Records from a data source:
····················

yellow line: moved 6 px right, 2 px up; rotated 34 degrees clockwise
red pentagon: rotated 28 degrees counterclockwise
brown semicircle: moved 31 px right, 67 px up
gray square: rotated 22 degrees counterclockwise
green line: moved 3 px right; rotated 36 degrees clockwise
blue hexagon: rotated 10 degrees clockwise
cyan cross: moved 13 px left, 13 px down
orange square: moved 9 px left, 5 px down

····················

TO DO -> Could you transcribe all of the entries exactly, leaving nothing out?

ANSWER SPACE ->
yellow line: moved 6 px right, 2 px up; rotated 34 degrees clockwise
red pentagon: rotated 28 degrees counterclockwise
brown semicircle: moved 31 px right, 67 px up
gray square: rotated 22 degrees counterclockwise
green line: moved 3 px right; rotated 36 degrees clockwise
blue hexagon: rotated 10 degrees clockwise
cyan cross: moved 13 px left, 13 px down
orange square: moved 9 px left, 5 px down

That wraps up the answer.